Retype the data exactly, skipping any picture in it.

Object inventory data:
◆ ◆ ◆ ◆
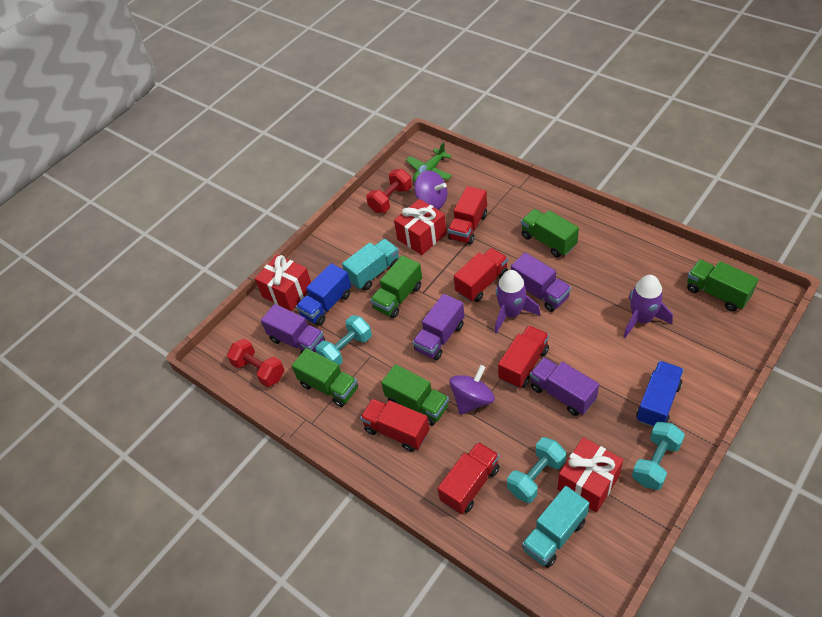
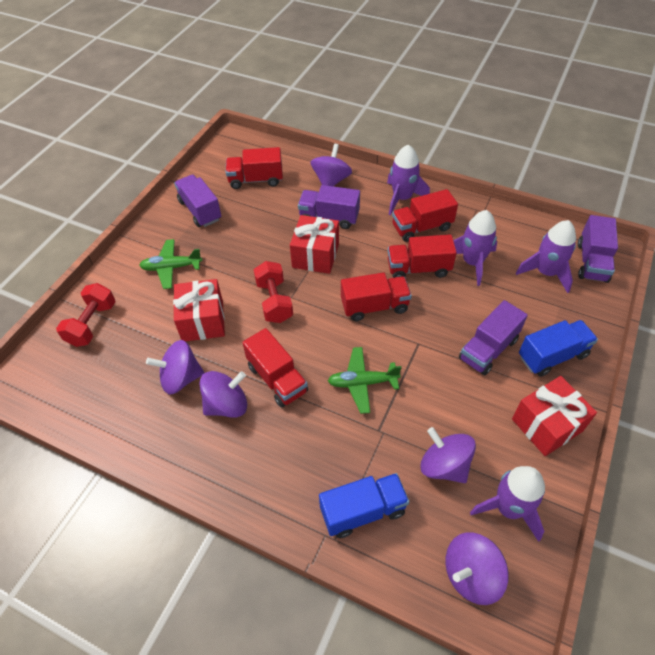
green plane: 1 -> 2
green truck: 5 -> 0
purple rocket: 2 -> 4
purple spinning top: 2 -> 5
turquoise dumbbell: 3 -> 0
turquoise truck: 2 -> 0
◆ ◆ ◆ ◆
## Answer below
green plane: 1 -> 2
green truck: 5 -> 0
purple rocket: 2 -> 4
purple spinning top: 2 -> 5
turquoise dumbbell: 3 -> 0
turquoise truck: 2 -> 0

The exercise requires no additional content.